### ASSIGNED TASK
Every entry in the data is to be written out exactly; no picture belongs in the copy.

Spatial reasoning data

-.-.-

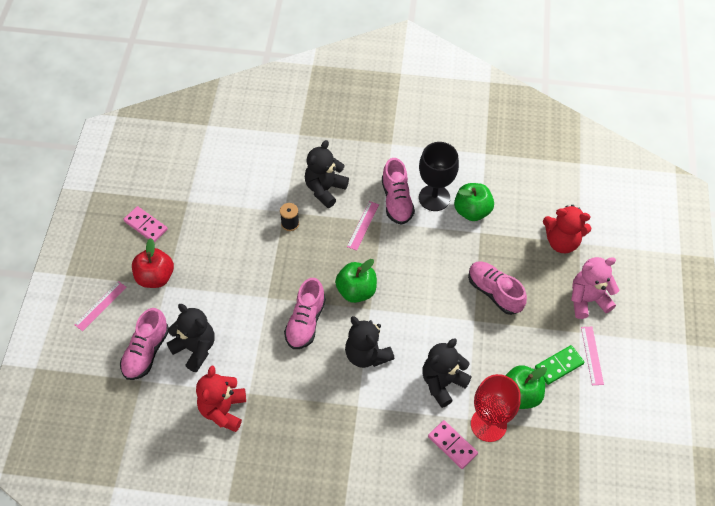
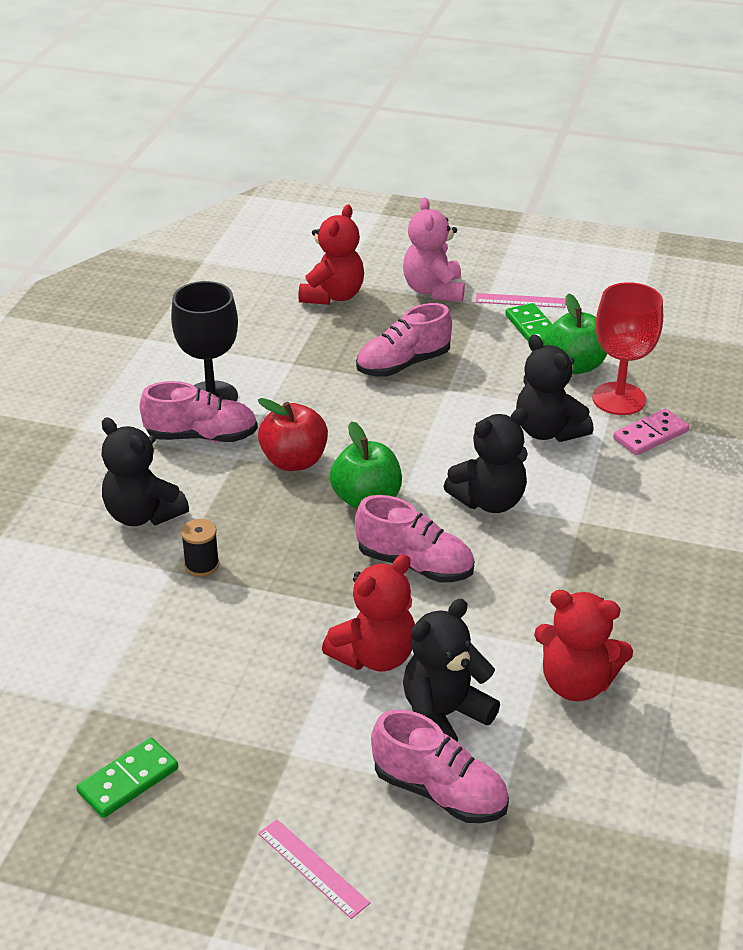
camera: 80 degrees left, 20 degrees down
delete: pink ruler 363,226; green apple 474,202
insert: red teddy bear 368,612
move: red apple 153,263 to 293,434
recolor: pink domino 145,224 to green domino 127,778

-.-.-

### WORKED SOLUTION
camera: 80 degrees left, 20 degrees down
delete: pink ruler 363,226; green apple 474,202
insert: red teddy bear 368,612
move: red apple 153,263 to 293,434
recolor: pink domino 145,224 to green domino 127,778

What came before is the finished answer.